■ **Instructions to follow**
Rewrite the listing below, changing every "word" to "term" and leaving everything else untouched.

■ **Information shown**
(begin)

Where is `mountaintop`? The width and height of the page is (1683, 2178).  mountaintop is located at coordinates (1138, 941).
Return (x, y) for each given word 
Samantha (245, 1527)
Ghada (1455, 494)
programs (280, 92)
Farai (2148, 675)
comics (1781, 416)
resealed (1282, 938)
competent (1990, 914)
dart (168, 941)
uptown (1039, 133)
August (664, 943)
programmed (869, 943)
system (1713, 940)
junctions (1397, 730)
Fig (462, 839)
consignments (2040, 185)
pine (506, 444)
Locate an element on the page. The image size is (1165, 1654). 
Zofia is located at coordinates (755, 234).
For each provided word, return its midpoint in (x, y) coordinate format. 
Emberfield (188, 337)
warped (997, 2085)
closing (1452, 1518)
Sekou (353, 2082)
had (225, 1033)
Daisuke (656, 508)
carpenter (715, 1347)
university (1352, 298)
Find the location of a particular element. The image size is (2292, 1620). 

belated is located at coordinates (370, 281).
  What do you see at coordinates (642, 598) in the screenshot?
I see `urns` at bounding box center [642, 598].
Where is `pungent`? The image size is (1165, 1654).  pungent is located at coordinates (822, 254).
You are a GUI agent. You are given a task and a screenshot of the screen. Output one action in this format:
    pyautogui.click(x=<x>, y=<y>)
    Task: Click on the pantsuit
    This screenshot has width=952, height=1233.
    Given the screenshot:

(end)

■ **Response for this exercise**
Where is `mountaintop`? The width and height of the page is (1683, 2178).  mountaintop is located at coordinates (1138, 941).
Return (x, y) for each given term 
Samantha (245, 1527)
Ghada (1455, 494)
programs (280, 92)
Farai (2148, 675)
comics (1781, 416)
resealed (1282, 938)
competent (1990, 914)
dart (168, 941)
uptown (1039, 133)
August (664, 943)
programmed (869, 943)
system (1713, 940)
junctions (1397, 730)
Fig (462, 839)
consignments (2040, 185)
pine (506, 444)
Locate an element on the page. The image size is (1165, 1654). 
Zofia is located at coordinates (755, 234).
For each provided term, return its midpoint in (x, y) coordinate format. 
Emberfield (188, 337)
warped (997, 2085)
closing (1452, 1518)
Sekou (353, 2082)
had (225, 1033)
Daisuke (656, 508)
carpenter (715, 1347)
university (1352, 298)
Find the location of a particular element. The image size is (2292, 1620). 

belated is located at coordinates (370, 281).
  What do you see at coordinates (642, 598) in the screenshot?
I see `urns` at bounding box center [642, 598].
Where is `pungent`? The image size is (1165, 1654).  pungent is located at coordinates (822, 254).
You are a GUI agent. You are given a task and a screenshot of the screen. Output one action in this format:
    pyautogui.click(x=<x>, y=<y>)
    Task: Click on the pantsuit
    This screenshot has width=952, height=1233.
    Given the screenshot:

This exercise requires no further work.